DATA RECORDS:
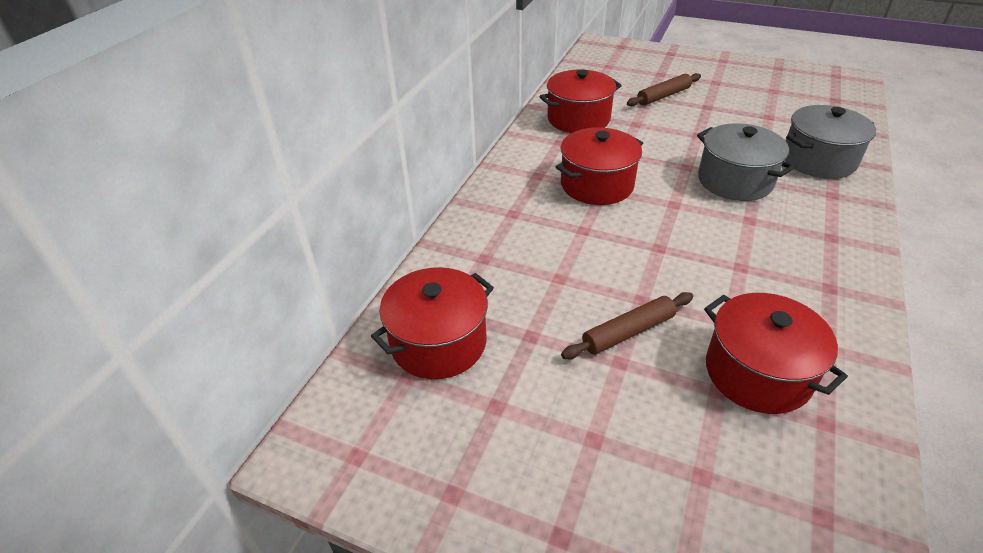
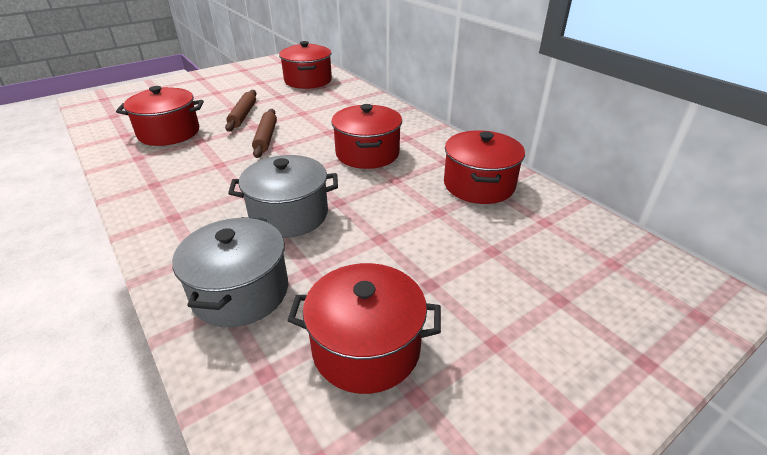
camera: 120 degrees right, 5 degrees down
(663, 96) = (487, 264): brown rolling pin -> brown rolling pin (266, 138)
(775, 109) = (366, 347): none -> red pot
--
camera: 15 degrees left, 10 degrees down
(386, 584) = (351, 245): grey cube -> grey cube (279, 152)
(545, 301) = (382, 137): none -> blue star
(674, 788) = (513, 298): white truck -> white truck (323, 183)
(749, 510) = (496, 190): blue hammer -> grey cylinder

WHAT TO WORK ON:
Look for the string "camera" in the data above and return every line that has it.

SOLUTION FOR THIS TASK:
camera: 120 degrees right, 5 degrees down
camera: 15 degrees left, 10 degrees down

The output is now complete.